** What this task involves **
The records below are to be transcribed exactly, with the pictures removed.

Difference listings
--- --- ---

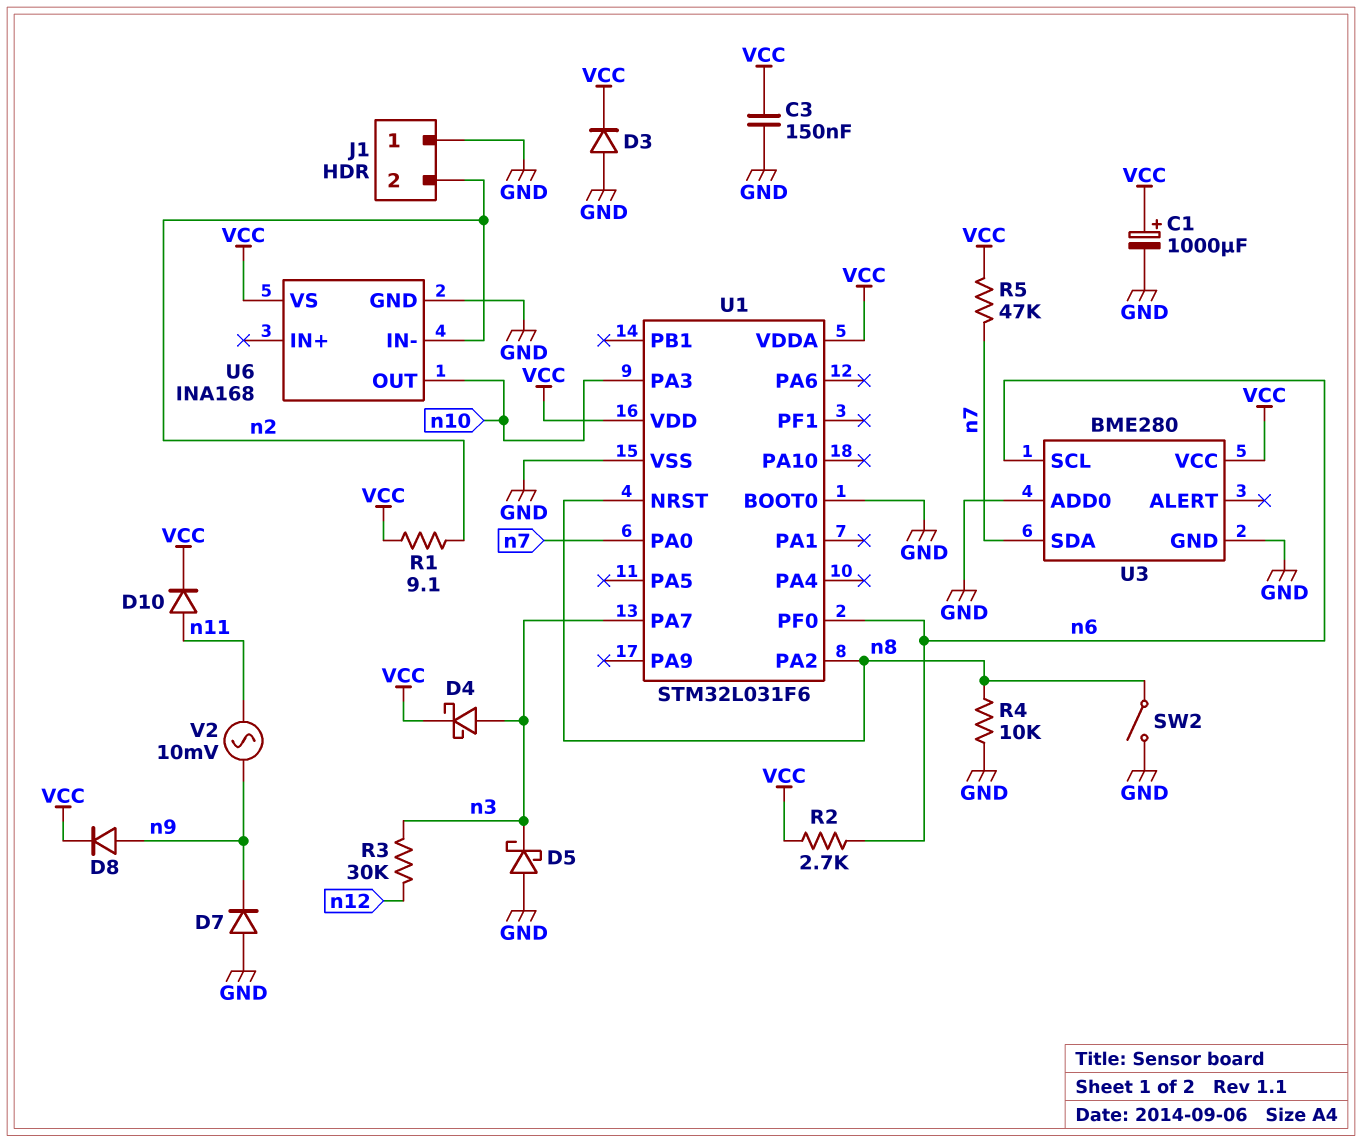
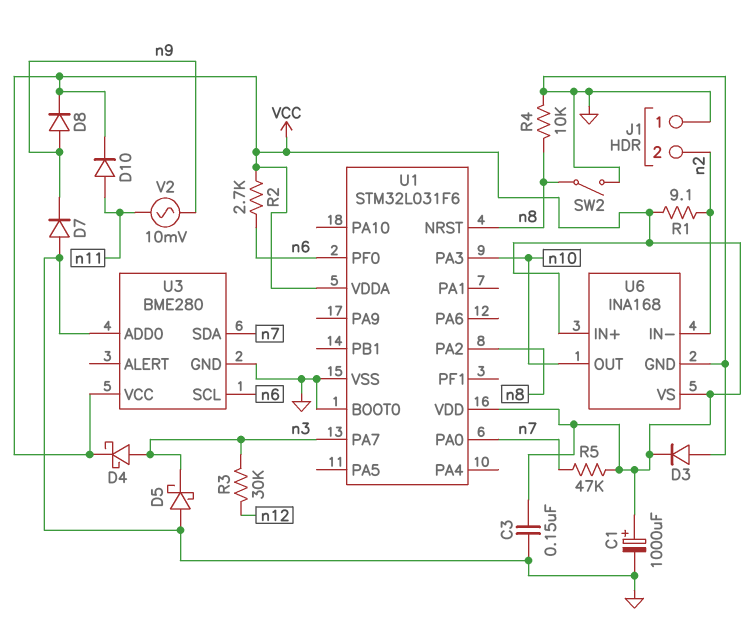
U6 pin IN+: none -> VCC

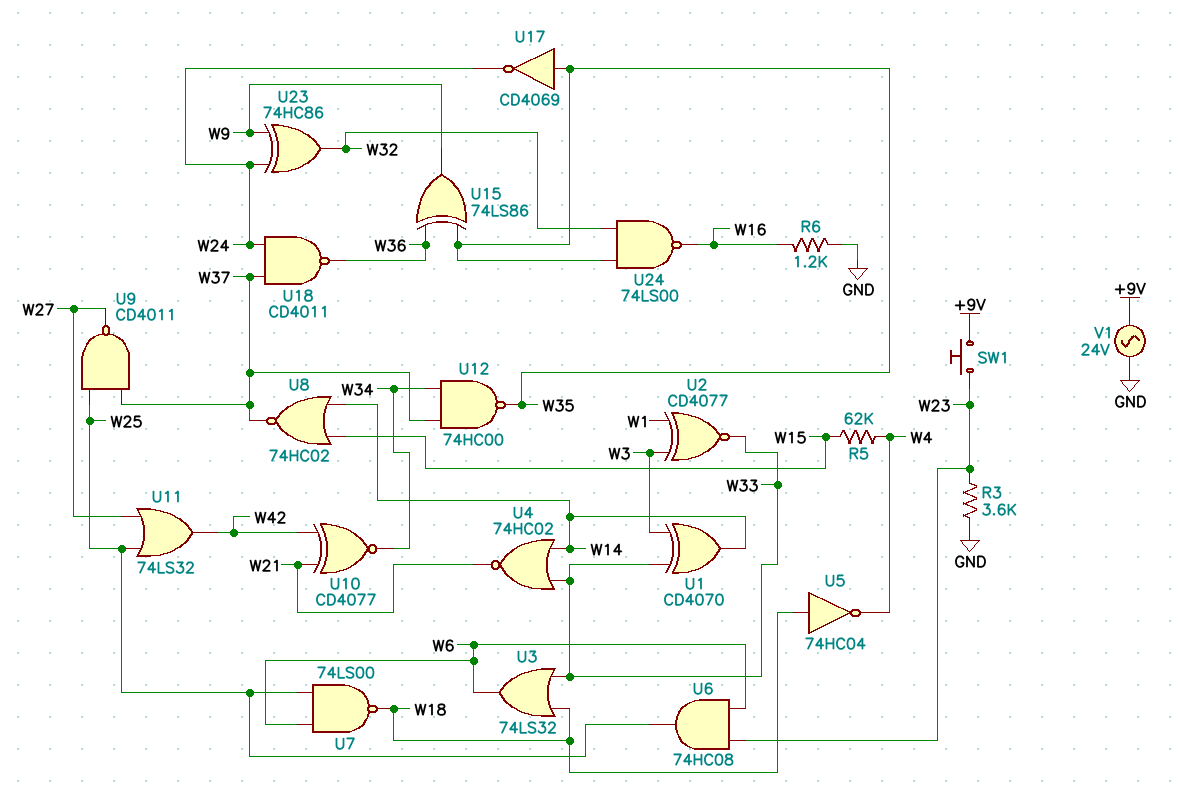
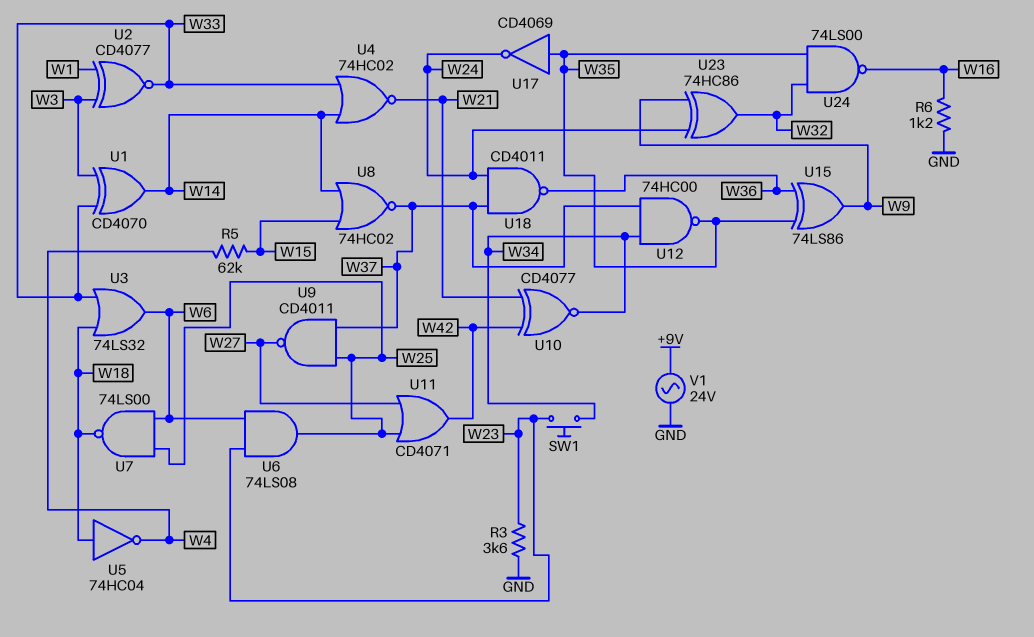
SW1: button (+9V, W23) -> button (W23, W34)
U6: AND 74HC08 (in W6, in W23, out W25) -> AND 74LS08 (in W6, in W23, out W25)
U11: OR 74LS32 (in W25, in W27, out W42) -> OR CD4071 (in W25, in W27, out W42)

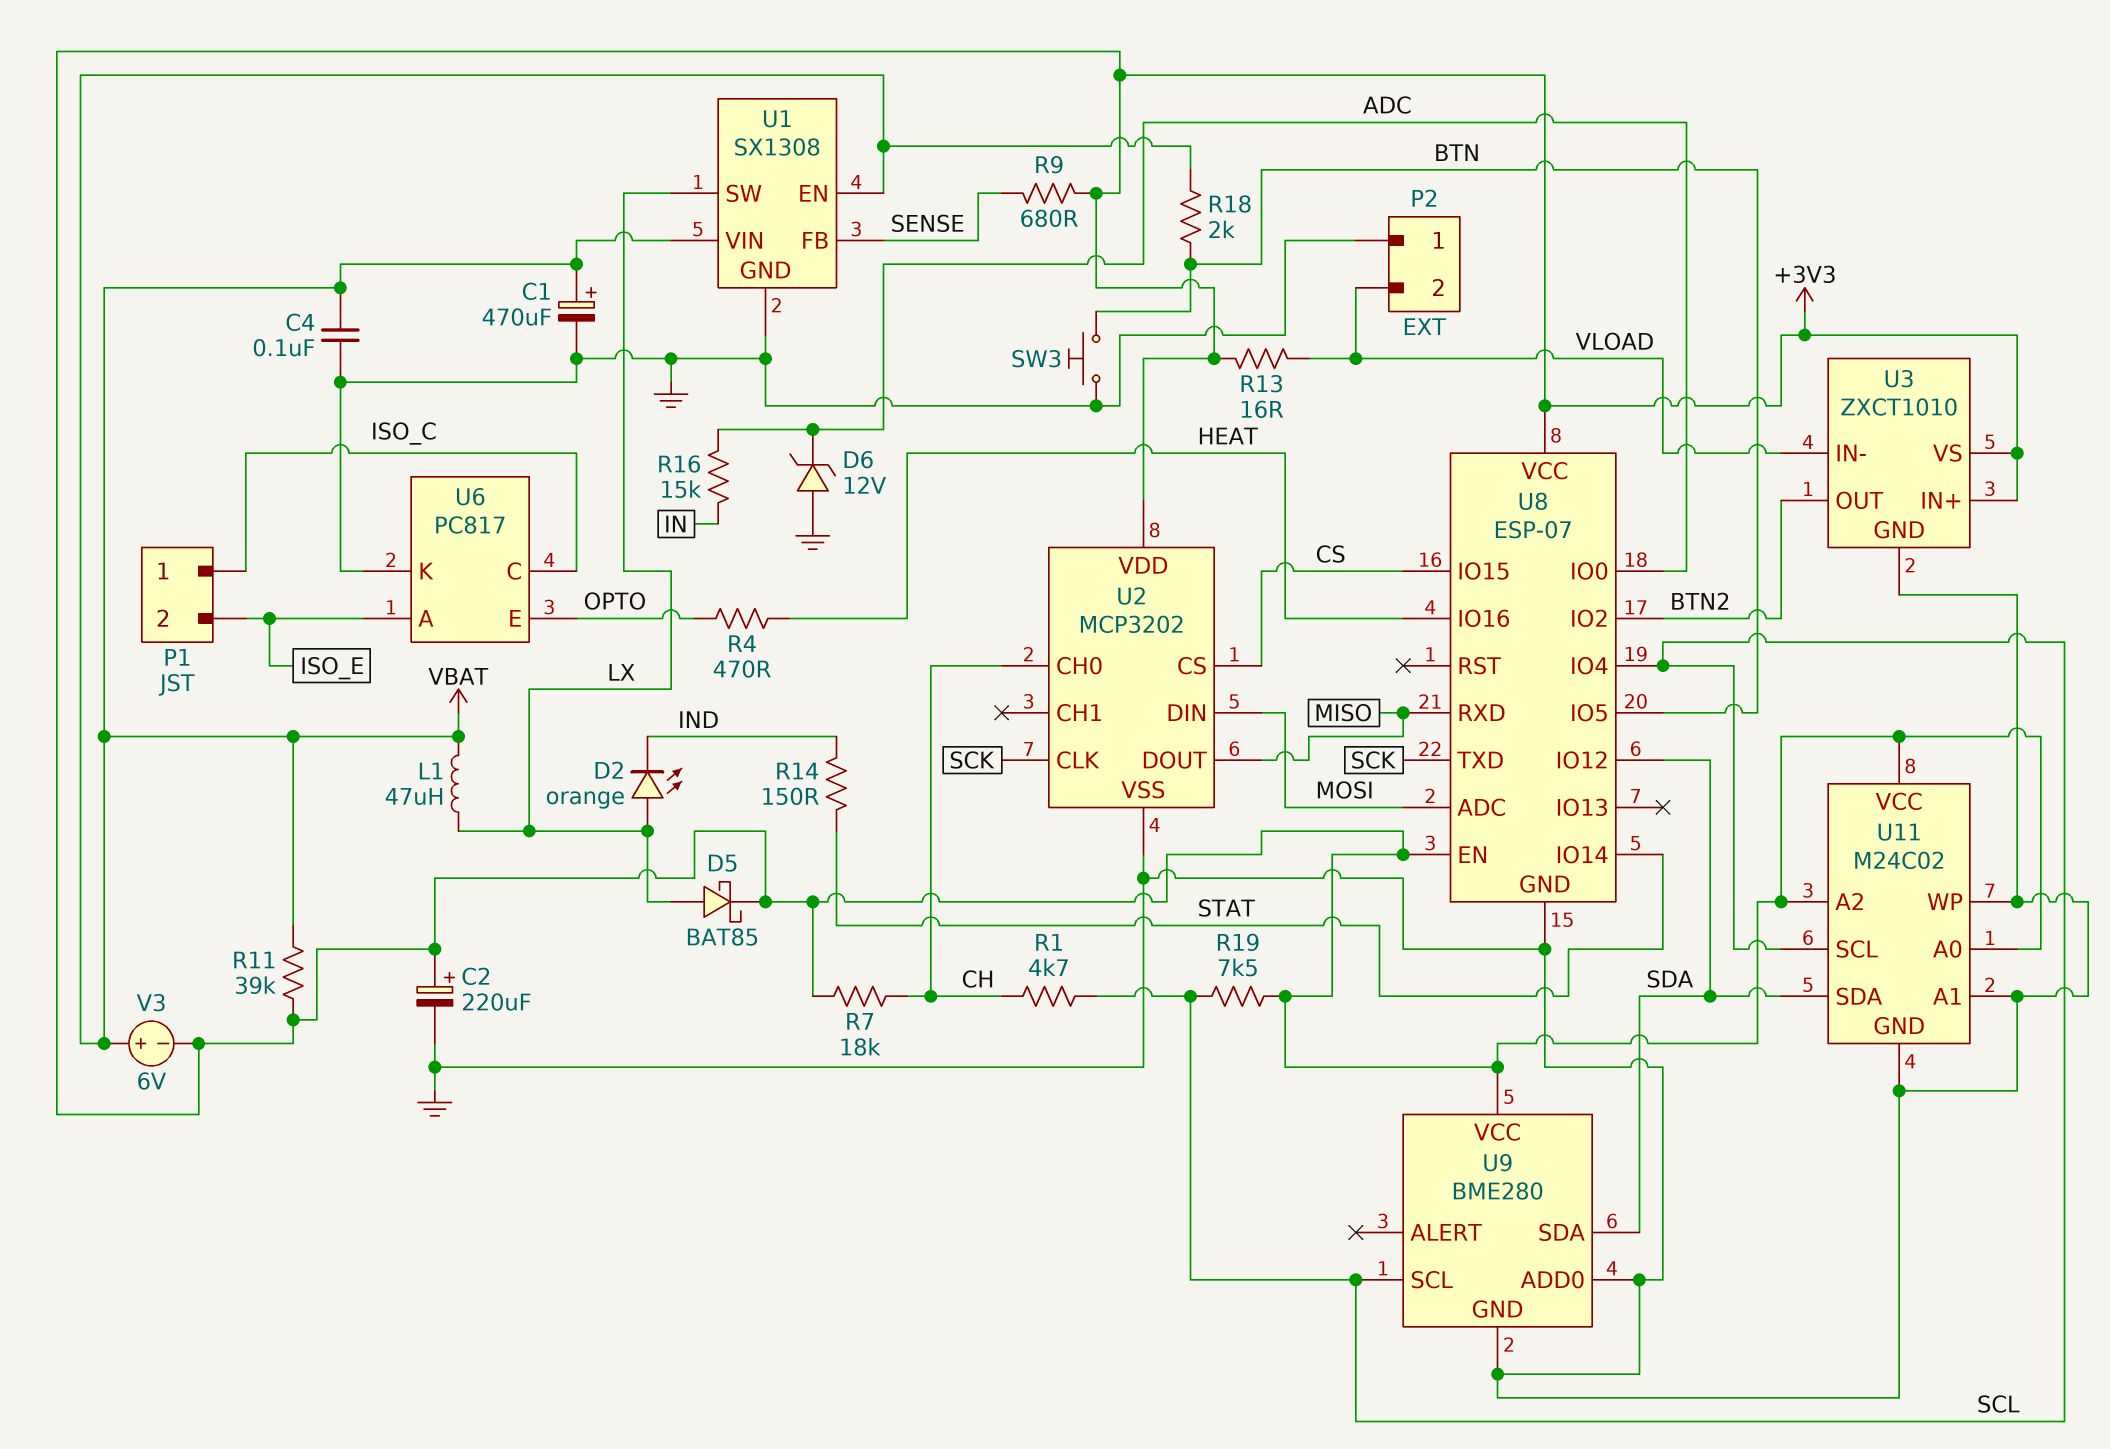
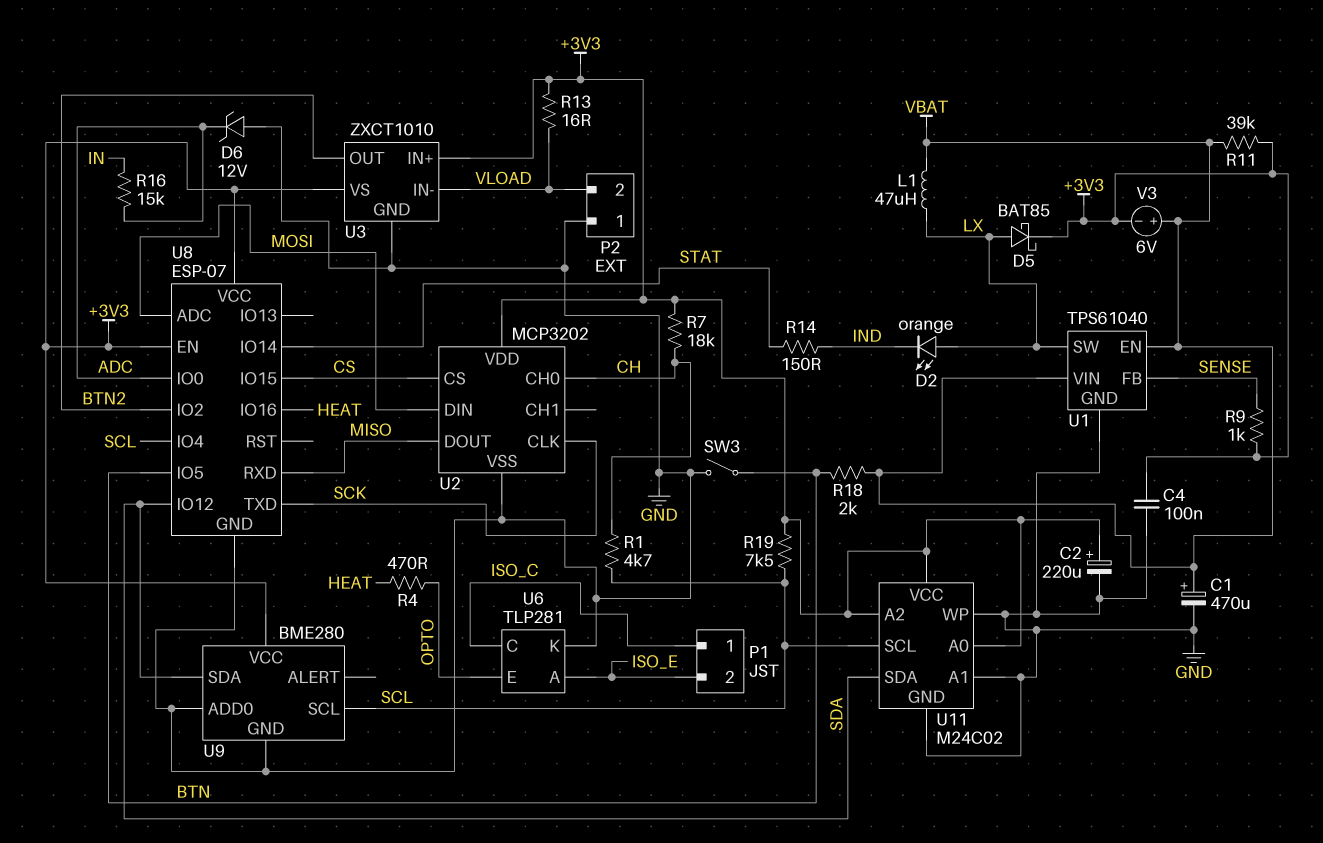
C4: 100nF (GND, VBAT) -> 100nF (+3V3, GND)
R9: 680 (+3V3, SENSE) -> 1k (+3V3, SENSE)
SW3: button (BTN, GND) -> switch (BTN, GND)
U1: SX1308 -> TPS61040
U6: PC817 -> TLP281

--- --- ---

** Solution for this exercise **
U6 pin IN+: none -> VCC

SW1: button (+9V, W23) -> button (W23, W34)
U6: AND 74HC08 (in W6, in W23, out W25) -> AND 74LS08 (in W6, in W23, out W25)
U11: OR 74LS32 (in W25, in W27, out W42) -> OR CD4071 (in W25, in W27, out W42)

C4: 100nF (GND, VBAT) -> 100nF (+3V3, GND)
R9: 680 (+3V3, SENSE) -> 1k (+3V3, SENSE)
SW3: button (BTN, GND) -> switch (BTN, GND)
U1: SX1308 -> TPS61040
U6: PC817 -> TLP281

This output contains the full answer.